Prompt | Leaving out all pictures, restate word for word the lines from the one with "wallet (blue) (561, 211, 83, 48)" through the last line of the entries.

Supplied entries |
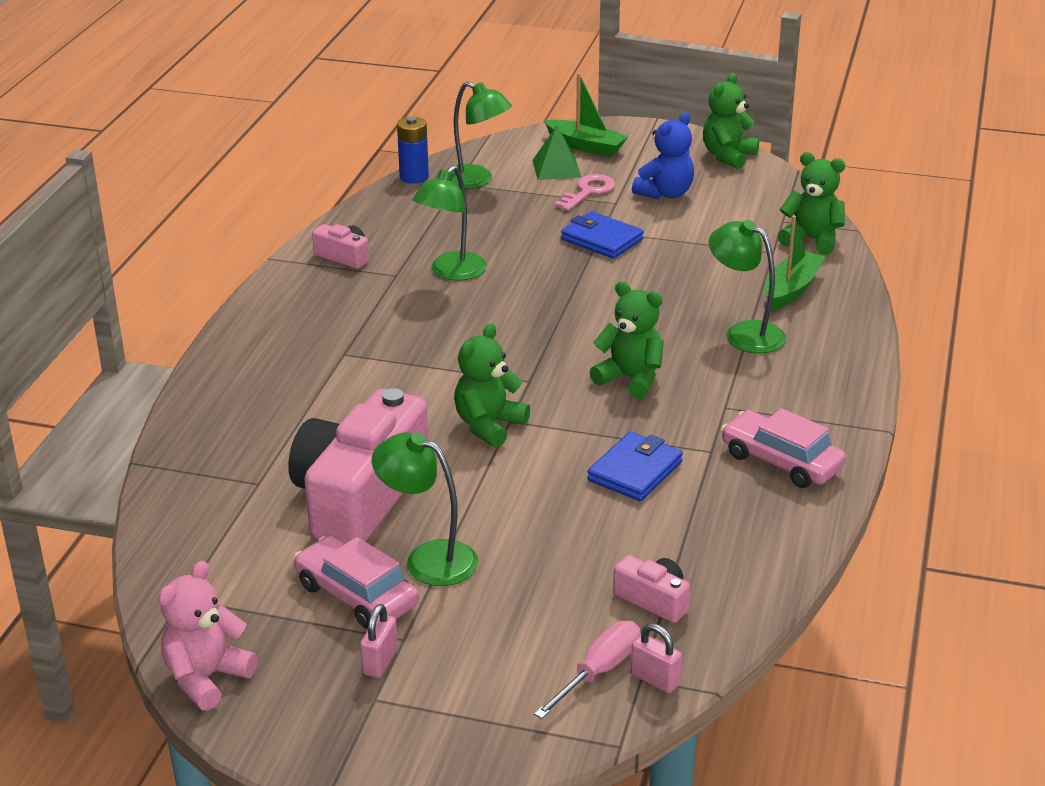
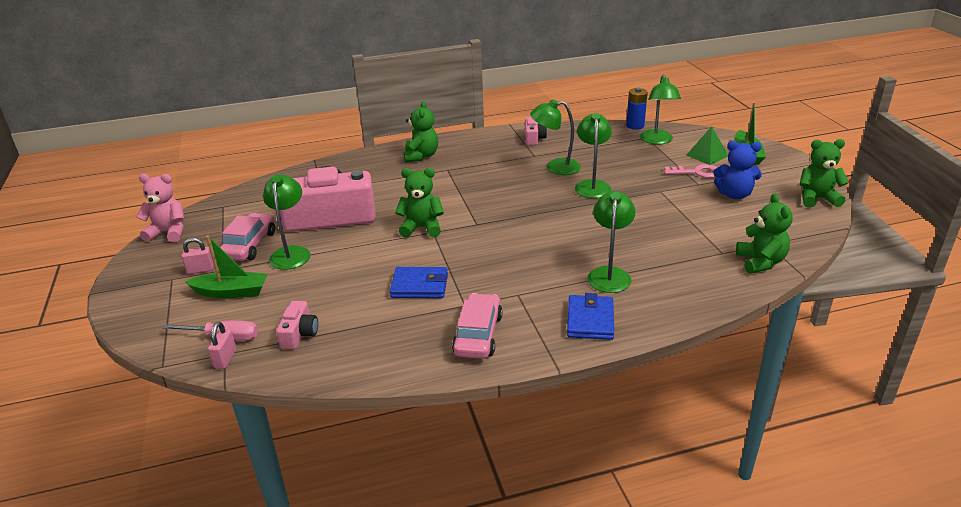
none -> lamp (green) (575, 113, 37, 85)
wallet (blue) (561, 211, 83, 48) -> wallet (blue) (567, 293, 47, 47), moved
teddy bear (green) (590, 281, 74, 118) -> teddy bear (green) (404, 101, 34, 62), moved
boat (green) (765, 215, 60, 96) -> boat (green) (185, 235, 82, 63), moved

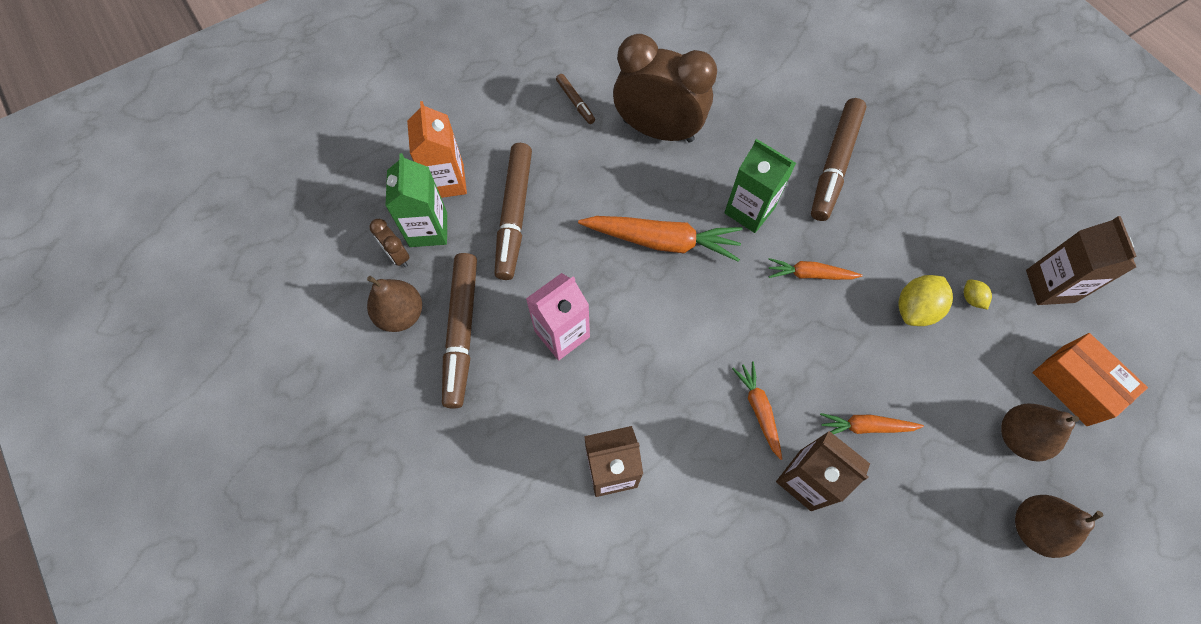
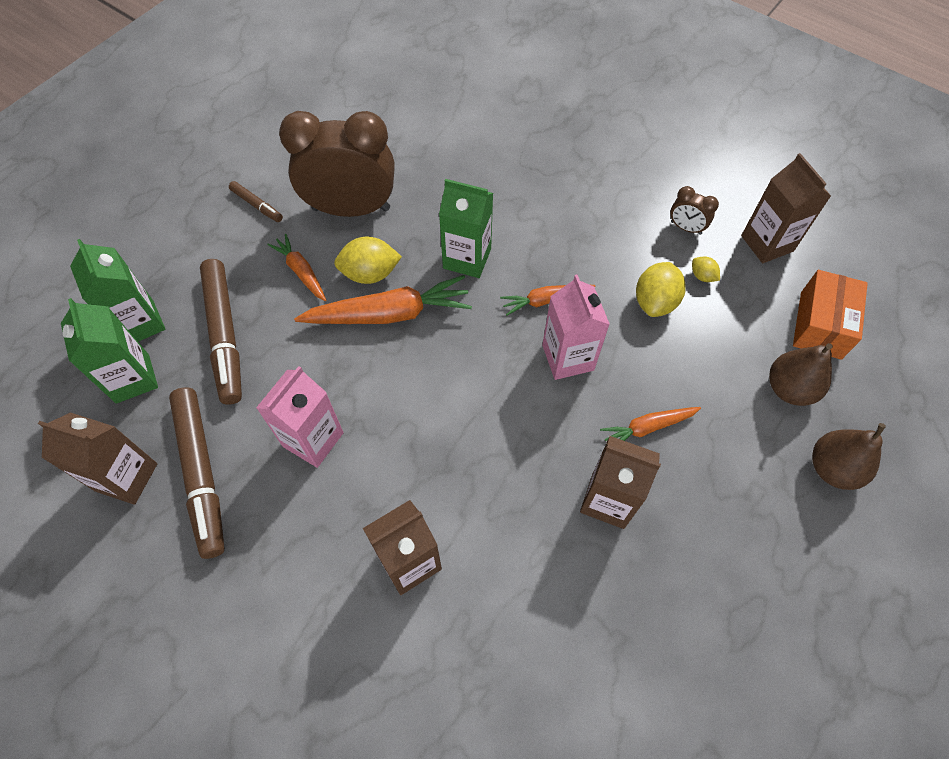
marker (brown) (811, 98, 55, 123) -> none
none -> lemon (yellow) (334, 237, 68, 47)
none -> carton (pink) (542, 275, 68, 105)
clock (brown) (370, 219, 40, 48) -> clock (brown) (671, 186, 48, 49), moved
carrot (orange) (732, 361, 50, 99) -> carrot (orange) (267, 234, 59, 67), moved
pear (brown) (367, 276, 55, 56) -> carton (brown) (38, 412, 119, 93)
carton (orange) (407, 101, 60, 97) -> carton (green) (70, 239, 95, 103)
box (orange) (1032, 333, 116, 93) -> box (orange) (793, 270, 75, 90), 75 degrees clockwise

Written response |
wallet (blue) (561, 211, 83, 48) -> wallet (blue) (567, 293, 47, 47), moved
teddy bear (green) (590, 281, 74, 118) -> teddy bear (green) (404, 101, 34, 62), moved
boat (green) (765, 215, 60, 96) -> boat (green) (185, 235, 82, 63), moved

marker (brown) (811, 98, 55, 123) -> none
none -> lemon (yellow) (334, 237, 68, 47)
none -> carton (pink) (542, 275, 68, 105)
clock (brown) (370, 219, 40, 48) -> clock (brown) (671, 186, 48, 49), moved
carrot (orange) (732, 361, 50, 99) -> carrot (orange) (267, 234, 59, 67), moved
pear (brown) (367, 276, 55, 56) -> carton (brown) (38, 412, 119, 93)
carton (orange) (407, 101, 60, 97) -> carton (green) (70, 239, 95, 103)
box (orange) (1032, 333, 116, 93) -> box (orange) (793, 270, 75, 90), 75 degrees clockwise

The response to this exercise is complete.